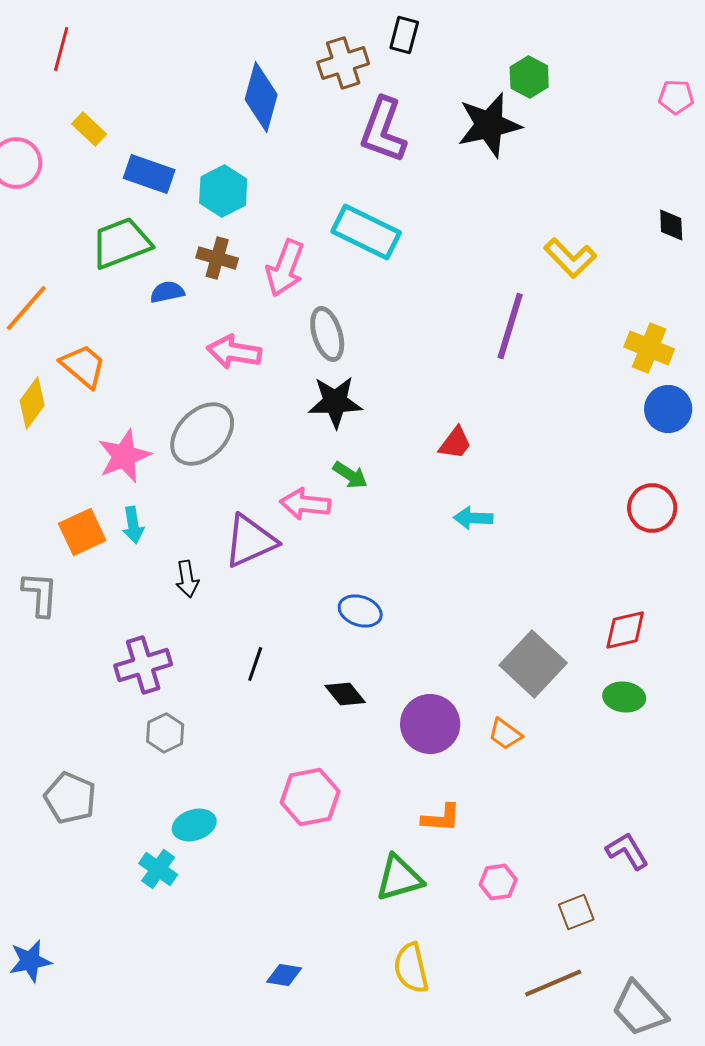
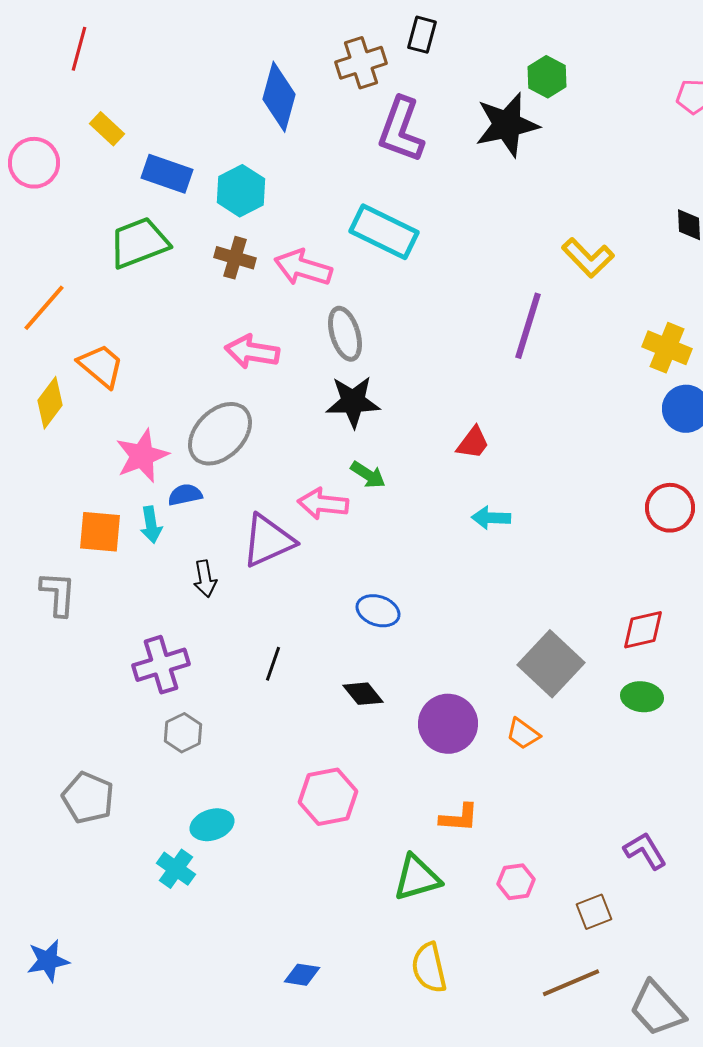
pink arrow: (285, 268) -> (303, 268), turned 86
blue semicircle: (167, 292) -> (185, 495), moved
orange square: (82, 532) -> (100, 532), turned 30

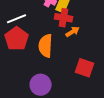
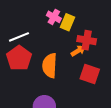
red cross: (64, 18) -> (87, 40), moved
red square: (85, 68) -> (90, 74), moved

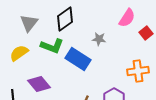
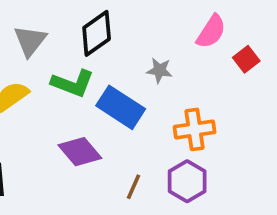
orange cross: (138, 71) -> (195, 129), moved
purple diamond: (39, 84) -> (80, 152), moved

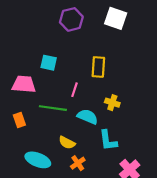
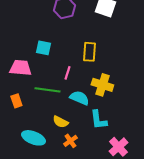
yellow cross: (112, 103) -> (102, 85), size x1.5

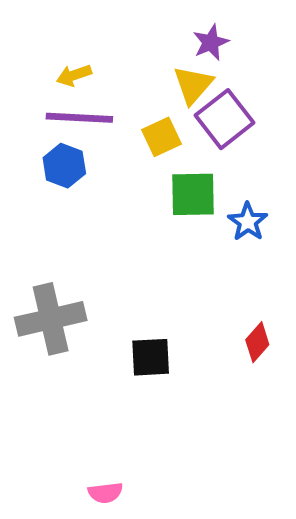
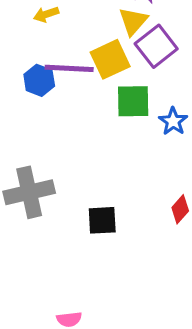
purple line: (79, 118) -> (69, 68), moved
yellow square: (162, 137) -> (110, 59), size x1.4

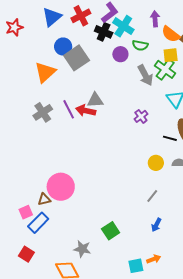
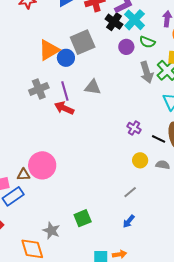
blue circle: (63, 47) -> (66, 58), moved
red arrow: (86, 111) -> (64, 108), moved
purple cross: (141, 116) -> (134, 128), moved, turned -32

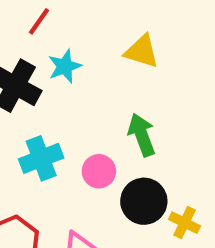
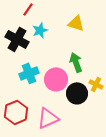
pink circle: (99, 171) -> (56, 79), size x1.5
yellow cross: (185, 223) -> (96, 84), moved

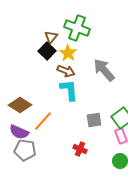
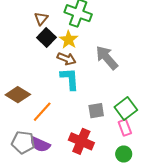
brown triangle: (51, 37) -> (41, 19), moved
purple semicircle: (19, 132) -> (40, 144), moved
red cross: (80, 149) -> (81, 141), size x1.6

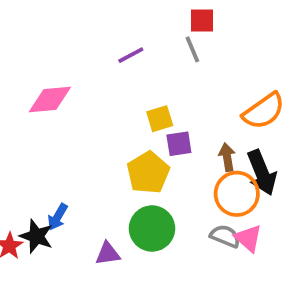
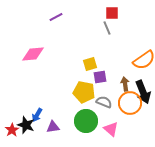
purple line: (131, 55) -> (56, 17), moved
yellow pentagon: (148, 173) -> (84, 92), turned -30
gray semicircle: (225, 236) -> (104, 102), moved
pink triangle: (248, 238) -> (111, 129), moved
purple triangle: (108, 254) -> (53, 127), moved

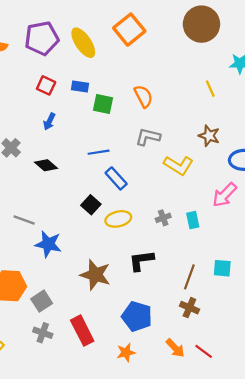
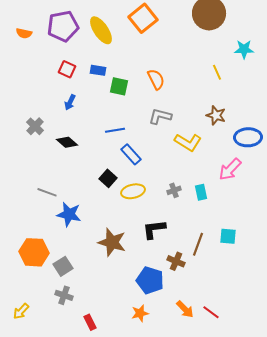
brown cross: (189, 308) -> (176, 261), moved
red rectangle: (82, 331) -> (90, 322), moved, size x0.6

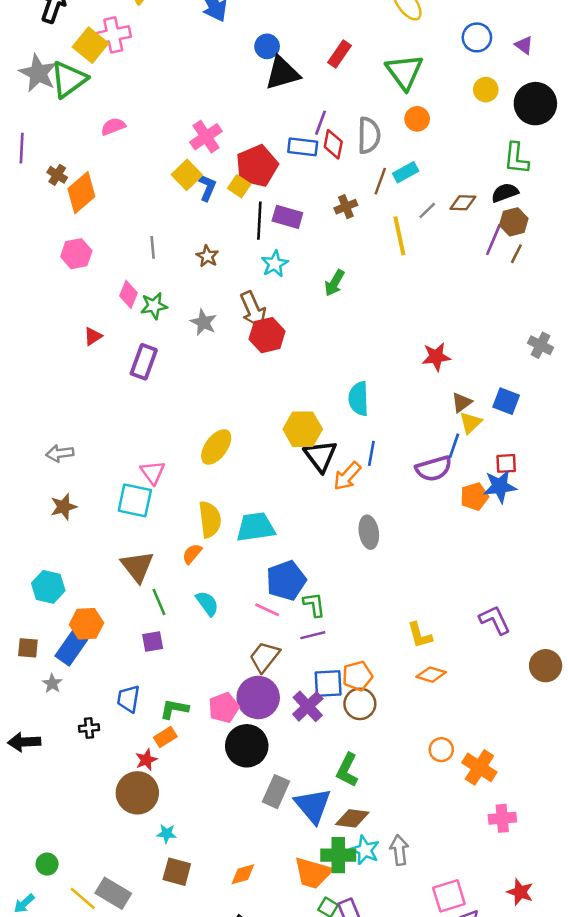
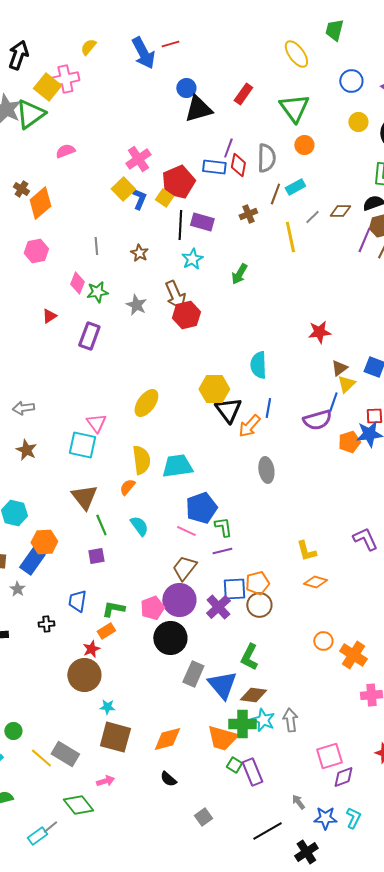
brown star: (64, 507) -> (26, 450), turned -30
brown square: (177, 872) -> (115, 737), size x1.4
orange diamond: (243, 874) -> (167, 739), size x1.4

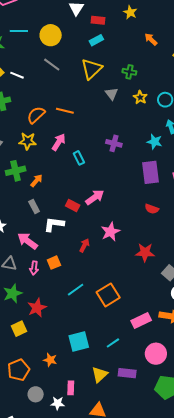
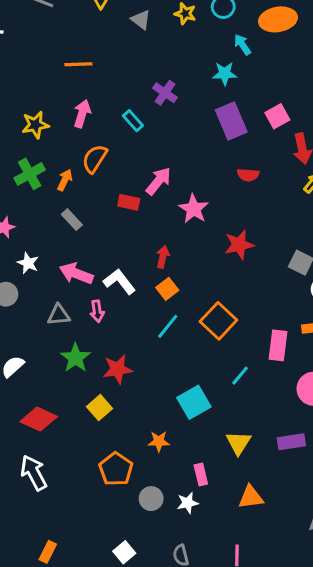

----

WHAT YOU WILL DO — Transcribe exactly, and only, the lines from the one with "yellow cross: (185, 223) -> (96, 84), moved" through the final line of the data above. The pictures stay out.

EXPECTED OUTPUT —
yellow cross: (185, 223) -> (96, 84), moved

brown triangle: (51, 37) -> (41, 19), moved
purple semicircle: (19, 132) -> (40, 144), moved
red cross: (80, 149) -> (81, 141), size x1.6

purple line: (131, 55) -> (56, 17), moved
yellow pentagon: (148, 173) -> (84, 92), turned -30
gray semicircle: (225, 236) -> (104, 102), moved
pink triangle: (248, 238) -> (111, 129), moved
purple triangle: (108, 254) -> (53, 127), moved

brown cross: (189, 308) -> (176, 261), moved
red rectangle: (82, 331) -> (90, 322), moved, size x0.6

brown star: (64, 507) -> (26, 450), turned -30
brown square: (177, 872) -> (115, 737), size x1.4
orange diamond: (243, 874) -> (167, 739), size x1.4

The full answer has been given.